(STORED DATA)
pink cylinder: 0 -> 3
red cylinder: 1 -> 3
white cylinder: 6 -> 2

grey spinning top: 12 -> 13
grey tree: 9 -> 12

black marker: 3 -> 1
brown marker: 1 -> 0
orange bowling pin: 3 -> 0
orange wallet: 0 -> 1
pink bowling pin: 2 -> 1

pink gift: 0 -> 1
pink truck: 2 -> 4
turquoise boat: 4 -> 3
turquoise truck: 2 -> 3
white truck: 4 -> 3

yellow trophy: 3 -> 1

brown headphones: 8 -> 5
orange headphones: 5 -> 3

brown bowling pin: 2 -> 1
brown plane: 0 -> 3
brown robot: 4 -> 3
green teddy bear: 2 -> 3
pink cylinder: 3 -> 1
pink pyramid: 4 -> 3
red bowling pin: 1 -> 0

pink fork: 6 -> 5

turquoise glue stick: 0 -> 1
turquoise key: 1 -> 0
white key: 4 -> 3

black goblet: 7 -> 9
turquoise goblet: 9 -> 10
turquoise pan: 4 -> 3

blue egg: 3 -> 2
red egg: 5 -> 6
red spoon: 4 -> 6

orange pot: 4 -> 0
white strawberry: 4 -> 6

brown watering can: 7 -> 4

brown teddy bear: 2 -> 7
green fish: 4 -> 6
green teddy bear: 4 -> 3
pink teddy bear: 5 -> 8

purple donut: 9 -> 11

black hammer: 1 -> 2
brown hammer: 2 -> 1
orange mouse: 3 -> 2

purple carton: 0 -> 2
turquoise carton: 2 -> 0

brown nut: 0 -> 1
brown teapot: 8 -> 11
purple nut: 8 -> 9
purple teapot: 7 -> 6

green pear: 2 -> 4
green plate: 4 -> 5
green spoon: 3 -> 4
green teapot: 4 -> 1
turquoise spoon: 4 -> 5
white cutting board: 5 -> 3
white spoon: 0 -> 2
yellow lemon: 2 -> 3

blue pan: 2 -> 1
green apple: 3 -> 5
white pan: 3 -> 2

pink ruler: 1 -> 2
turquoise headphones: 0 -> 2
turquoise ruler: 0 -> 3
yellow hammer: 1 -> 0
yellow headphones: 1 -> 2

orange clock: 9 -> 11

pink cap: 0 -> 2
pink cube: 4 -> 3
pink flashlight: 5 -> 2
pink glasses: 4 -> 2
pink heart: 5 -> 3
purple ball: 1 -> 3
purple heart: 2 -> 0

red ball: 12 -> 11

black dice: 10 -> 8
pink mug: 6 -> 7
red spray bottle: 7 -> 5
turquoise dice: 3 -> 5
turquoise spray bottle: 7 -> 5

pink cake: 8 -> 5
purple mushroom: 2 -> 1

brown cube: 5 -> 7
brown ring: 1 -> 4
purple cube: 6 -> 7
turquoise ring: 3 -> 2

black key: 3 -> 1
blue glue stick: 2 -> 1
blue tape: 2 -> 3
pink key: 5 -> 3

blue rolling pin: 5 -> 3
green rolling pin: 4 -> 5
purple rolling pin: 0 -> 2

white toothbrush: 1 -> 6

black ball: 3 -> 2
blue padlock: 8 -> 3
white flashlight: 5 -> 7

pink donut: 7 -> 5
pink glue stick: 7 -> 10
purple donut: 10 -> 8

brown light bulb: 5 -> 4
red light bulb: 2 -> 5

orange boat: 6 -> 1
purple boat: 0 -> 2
(End STORED DATA)
## AIM OF THE EXERCISE
Copy out every entry above exactly.

## OUTPUT FOR THIS EXERCISE
pink cylinder: 0 -> 3
red cylinder: 1 -> 3
white cylinder: 6 -> 2

grey spinning top: 12 -> 13
grey tree: 9 -> 12

black marker: 3 -> 1
brown marker: 1 -> 0
orange bowling pin: 3 -> 0
orange wallet: 0 -> 1
pink bowling pin: 2 -> 1

pink gift: 0 -> 1
pink truck: 2 -> 4
turquoise boat: 4 -> 3
turquoise truck: 2 -> 3
white truck: 4 -> 3

yellow trophy: 3 -> 1

brown headphones: 8 -> 5
orange headphones: 5 -> 3

brown bowling pin: 2 -> 1
brown plane: 0 -> 3
brown robot: 4 -> 3
green teddy bear: 2 -> 3
pink cylinder: 3 -> 1
pink pyramid: 4 -> 3
red bowling pin: 1 -> 0

pink fork: 6 -> 5

turquoise glue stick: 0 -> 1
turquoise key: 1 -> 0
white key: 4 -> 3

black goblet: 7 -> 9
turquoise goblet: 9 -> 10
turquoise pan: 4 -> 3

blue egg: 3 -> 2
red egg: 5 -> 6
red spoon: 4 -> 6

orange pot: 4 -> 0
white strawberry: 4 -> 6

brown watering can: 7 -> 4

brown teddy bear: 2 -> 7
green fish: 4 -> 6
green teddy bear: 4 -> 3
pink teddy bear: 5 -> 8

purple donut: 9 -> 11

black hammer: 1 -> 2
brown hammer: 2 -> 1
orange mouse: 3 -> 2

purple carton: 0 -> 2
turquoise carton: 2 -> 0

brown nut: 0 -> 1
brown teapot: 8 -> 11
purple nut: 8 -> 9
purple teapot: 7 -> 6

green pear: 2 -> 4
green plate: 4 -> 5
green spoon: 3 -> 4
green teapot: 4 -> 1
turquoise spoon: 4 -> 5
white cutting board: 5 -> 3
white spoon: 0 -> 2
yellow lemon: 2 -> 3

blue pan: 2 -> 1
green apple: 3 -> 5
white pan: 3 -> 2

pink ruler: 1 -> 2
turquoise headphones: 0 -> 2
turquoise ruler: 0 -> 3
yellow hammer: 1 -> 0
yellow headphones: 1 -> 2

orange clock: 9 -> 11

pink cap: 0 -> 2
pink cube: 4 -> 3
pink flashlight: 5 -> 2
pink glasses: 4 -> 2
pink heart: 5 -> 3
purple ball: 1 -> 3
purple heart: 2 -> 0

red ball: 12 -> 11

black dice: 10 -> 8
pink mug: 6 -> 7
red spray bottle: 7 -> 5
turquoise dice: 3 -> 5
turquoise spray bottle: 7 -> 5

pink cake: 8 -> 5
purple mushroom: 2 -> 1

brown cube: 5 -> 7
brown ring: 1 -> 4
purple cube: 6 -> 7
turquoise ring: 3 -> 2

black key: 3 -> 1
blue glue stick: 2 -> 1
blue tape: 2 -> 3
pink key: 5 -> 3

blue rolling pin: 5 -> 3
green rolling pin: 4 -> 5
purple rolling pin: 0 -> 2

white toothbrush: 1 -> 6

black ball: 3 -> 2
blue padlock: 8 -> 3
white flashlight: 5 -> 7

pink donut: 7 -> 5
pink glue stick: 7 -> 10
purple donut: 10 -> 8

brown light bulb: 5 -> 4
red light bulb: 2 -> 5

orange boat: 6 -> 1
purple boat: 0 -> 2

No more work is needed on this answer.